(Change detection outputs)
══════
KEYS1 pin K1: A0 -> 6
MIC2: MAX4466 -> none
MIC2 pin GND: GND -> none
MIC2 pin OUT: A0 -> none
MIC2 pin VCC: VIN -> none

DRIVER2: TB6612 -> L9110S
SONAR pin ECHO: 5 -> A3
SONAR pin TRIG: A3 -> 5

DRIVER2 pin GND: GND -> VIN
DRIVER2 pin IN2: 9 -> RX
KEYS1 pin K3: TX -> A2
══════
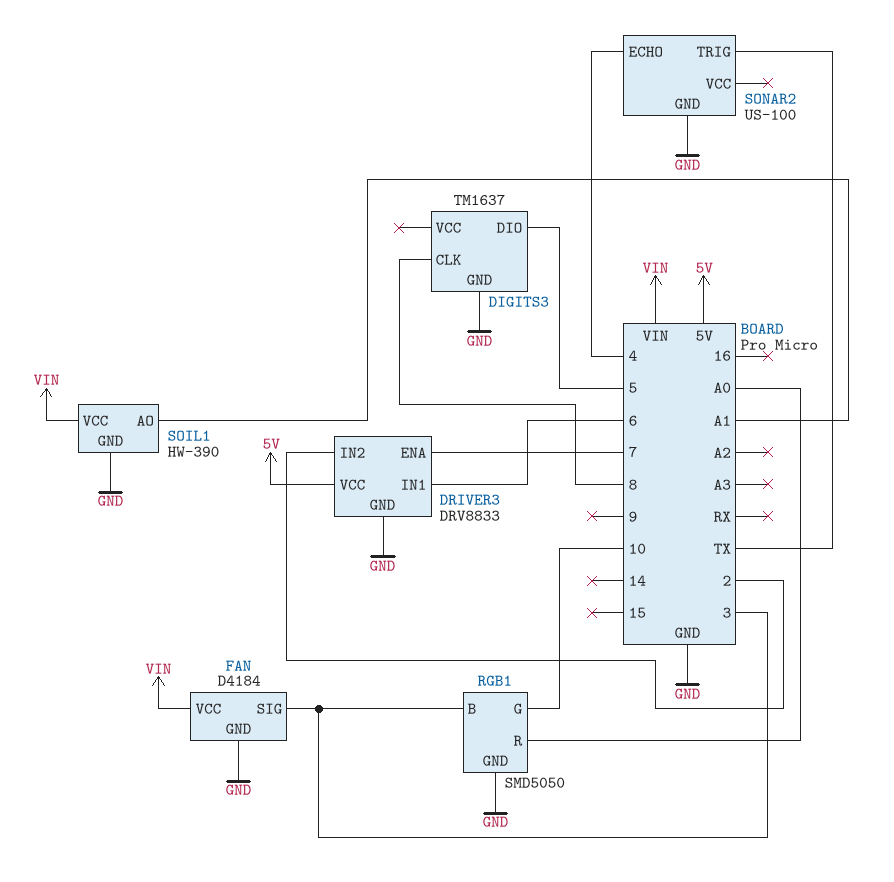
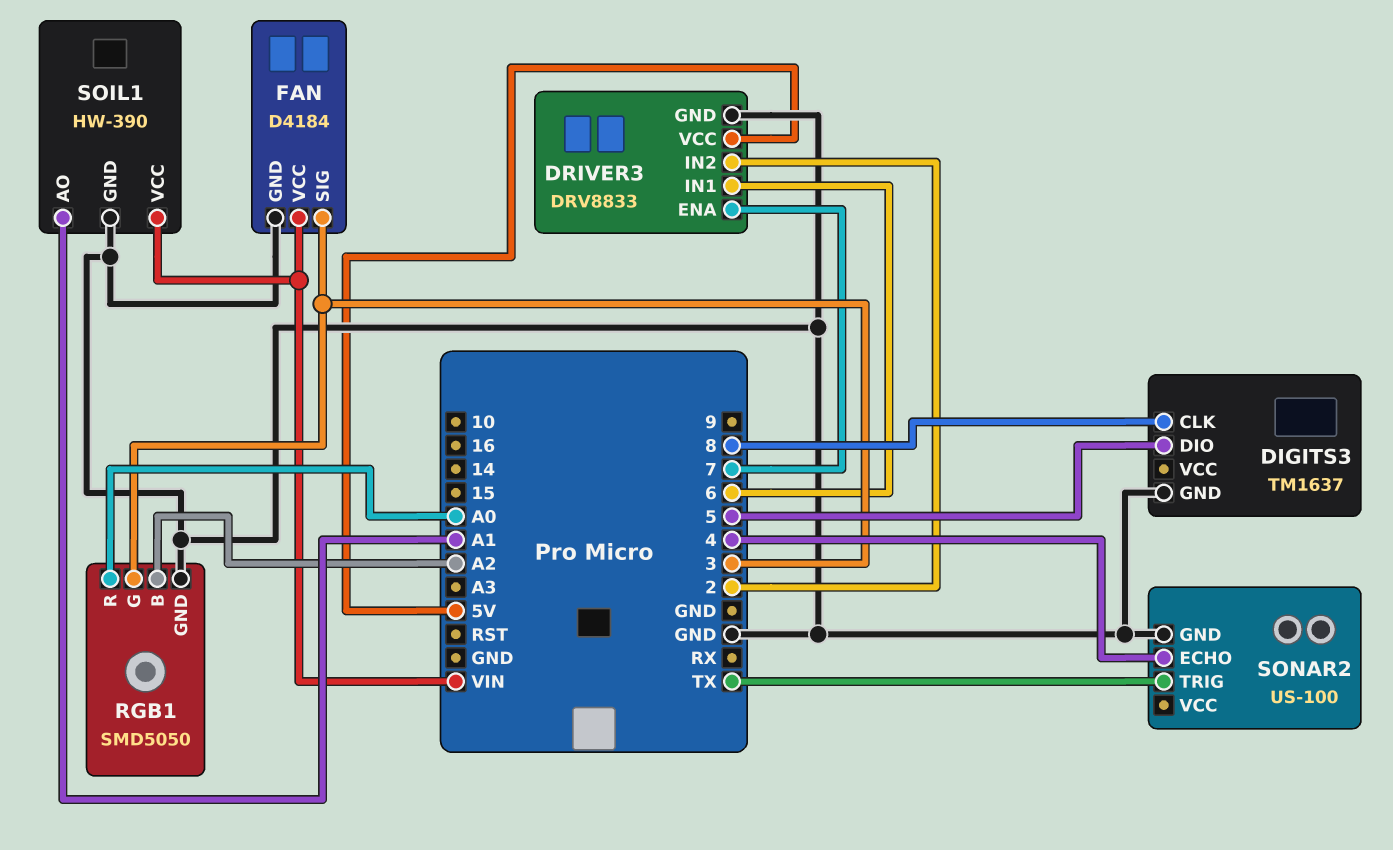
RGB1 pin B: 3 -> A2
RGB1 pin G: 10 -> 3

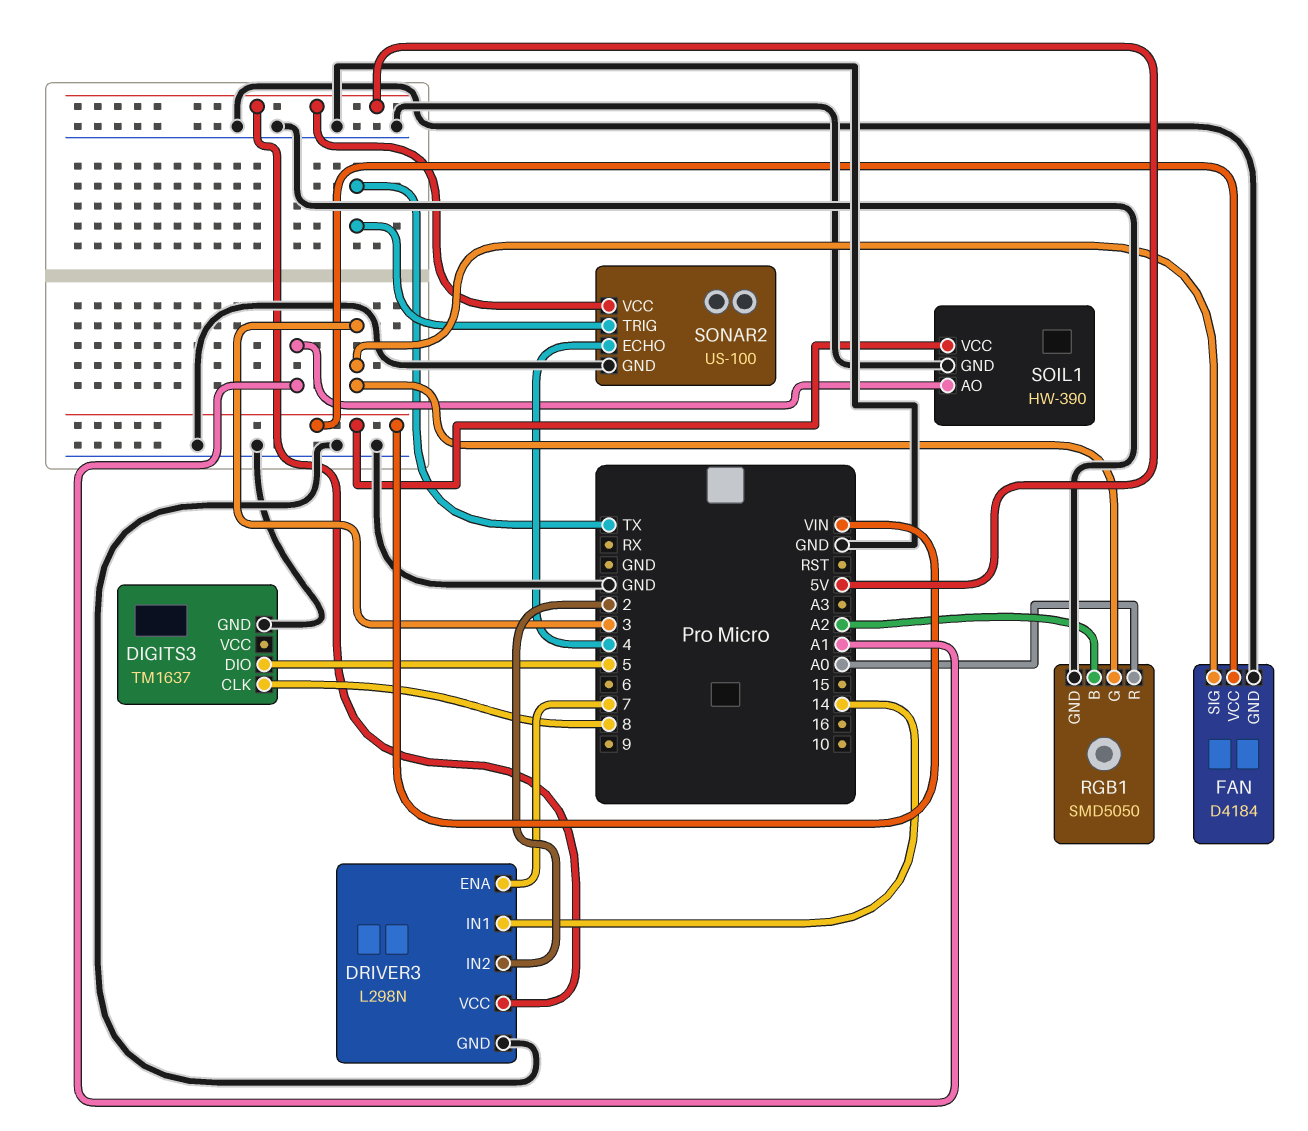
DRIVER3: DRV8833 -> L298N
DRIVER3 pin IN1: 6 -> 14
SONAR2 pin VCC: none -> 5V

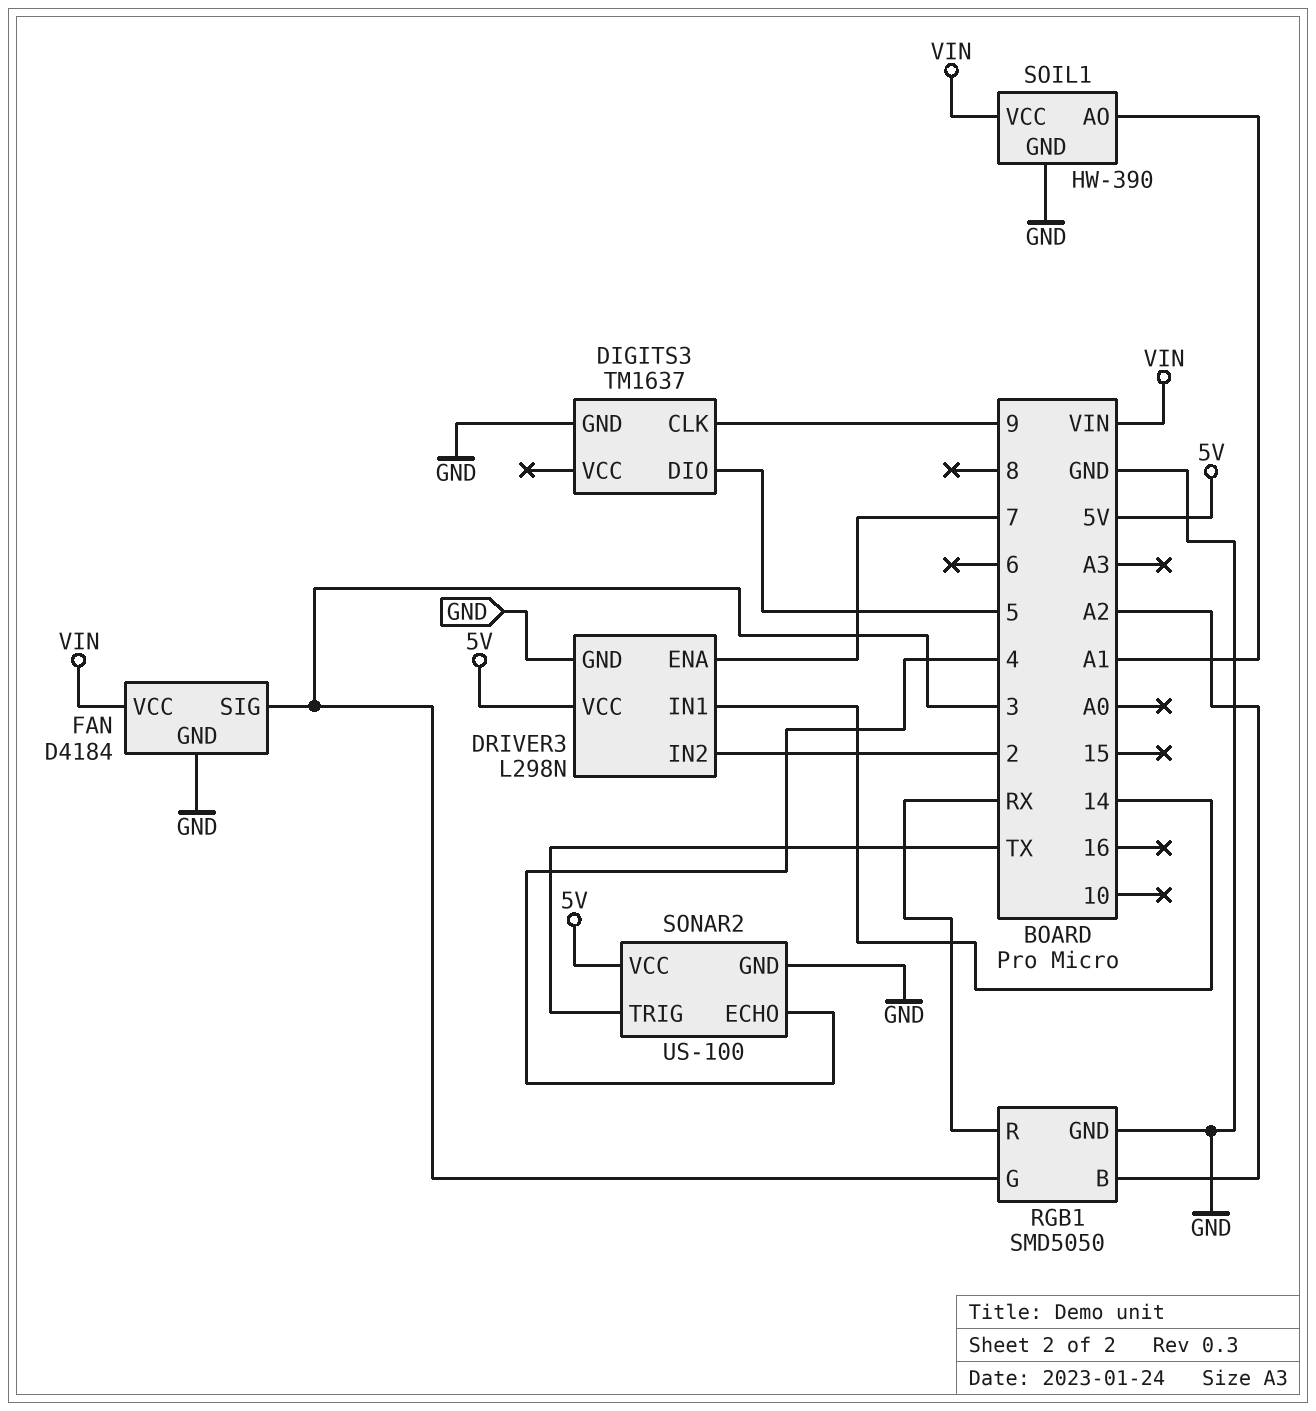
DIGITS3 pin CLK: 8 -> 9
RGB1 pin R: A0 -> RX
══════
■ **Your objective**:
In the data above, retype exactly and only the lines between the one holding "MIC2 pin VCC: VIN -> none" and the one holding "KEYS1 pin K3: TX -> A2", inclusive.

■ **Written solution**:
MIC2 pin VCC: VIN -> none

DRIVER2: TB6612 -> L9110S
SONAR pin ECHO: 5 -> A3
SONAR pin TRIG: A3 -> 5

DRIVER2 pin GND: GND -> VIN
DRIVER2 pin IN2: 9 -> RX
KEYS1 pin K3: TX -> A2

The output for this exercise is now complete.